### TASK TO CARRY OUT
Repeat the lines of the data exactly, from the first one through the one that contains "none -> tan round brick C4 level 3".

(Scene change data)
────────────────────────────────────────

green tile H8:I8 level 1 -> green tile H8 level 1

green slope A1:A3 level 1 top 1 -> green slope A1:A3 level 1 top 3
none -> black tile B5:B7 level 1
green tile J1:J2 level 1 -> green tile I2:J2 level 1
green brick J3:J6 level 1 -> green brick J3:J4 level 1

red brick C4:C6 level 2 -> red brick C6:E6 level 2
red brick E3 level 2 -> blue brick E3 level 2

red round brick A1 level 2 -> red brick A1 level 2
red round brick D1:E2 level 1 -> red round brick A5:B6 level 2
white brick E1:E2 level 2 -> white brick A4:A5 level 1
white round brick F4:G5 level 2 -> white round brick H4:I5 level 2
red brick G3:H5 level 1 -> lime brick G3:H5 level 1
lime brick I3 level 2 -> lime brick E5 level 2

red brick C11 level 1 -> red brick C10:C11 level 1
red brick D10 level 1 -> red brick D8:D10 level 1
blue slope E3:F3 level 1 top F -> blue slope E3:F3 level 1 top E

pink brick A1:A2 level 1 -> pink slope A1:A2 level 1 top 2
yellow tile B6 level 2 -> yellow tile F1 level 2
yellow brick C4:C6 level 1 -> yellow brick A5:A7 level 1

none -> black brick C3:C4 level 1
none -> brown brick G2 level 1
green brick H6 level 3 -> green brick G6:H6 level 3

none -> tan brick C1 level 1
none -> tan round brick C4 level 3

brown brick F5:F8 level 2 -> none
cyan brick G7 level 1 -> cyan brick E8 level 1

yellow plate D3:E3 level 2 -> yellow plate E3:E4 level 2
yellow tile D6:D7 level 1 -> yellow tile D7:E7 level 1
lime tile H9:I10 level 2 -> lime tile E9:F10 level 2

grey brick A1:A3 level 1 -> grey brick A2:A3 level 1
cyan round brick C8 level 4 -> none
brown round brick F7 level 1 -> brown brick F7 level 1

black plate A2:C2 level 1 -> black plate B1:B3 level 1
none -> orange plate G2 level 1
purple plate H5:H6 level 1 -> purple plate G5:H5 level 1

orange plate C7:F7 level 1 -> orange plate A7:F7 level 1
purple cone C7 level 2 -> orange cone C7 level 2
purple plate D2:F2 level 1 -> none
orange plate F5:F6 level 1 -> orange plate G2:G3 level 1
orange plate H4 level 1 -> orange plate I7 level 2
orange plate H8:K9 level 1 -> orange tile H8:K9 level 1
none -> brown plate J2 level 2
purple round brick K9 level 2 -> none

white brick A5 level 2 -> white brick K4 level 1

────────────────────────────────────────

### EXERCISE OUTPUT
green tile H8:I8 level 1 -> green tile H8 level 1

green slope A1:A3 level 1 top 1 -> green slope A1:A3 level 1 top 3
none -> black tile B5:B7 level 1
green tile J1:J2 level 1 -> green tile I2:J2 level 1
green brick J3:J6 level 1 -> green brick J3:J4 level 1

red brick C4:C6 level 2 -> red brick C6:E6 level 2
red brick E3 level 2 -> blue brick E3 level 2

red round brick A1 level 2 -> red brick A1 level 2
red round brick D1:E2 level 1 -> red round brick A5:B6 level 2
white brick E1:E2 level 2 -> white brick A4:A5 level 1
white round brick F4:G5 level 2 -> white round brick H4:I5 level 2
red brick G3:H5 level 1 -> lime brick G3:H5 level 1
lime brick I3 level 2 -> lime brick E5 level 2

red brick C11 level 1 -> red brick C10:C11 level 1
red brick D10 level 1 -> red brick D8:D10 level 1
blue slope E3:F3 level 1 top F -> blue slope E3:F3 level 1 top E

pink brick A1:A2 level 1 -> pink slope A1:A2 level 1 top 2
yellow tile B6 level 2 -> yellow tile F1 level 2
yellow brick C4:C6 level 1 -> yellow brick A5:A7 level 1

none -> black brick C3:C4 level 1
none -> brown brick G2 level 1
green brick H6 level 3 -> green brick G6:H6 level 3

none -> tan brick C1 level 1
none -> tan round brick C4 level 3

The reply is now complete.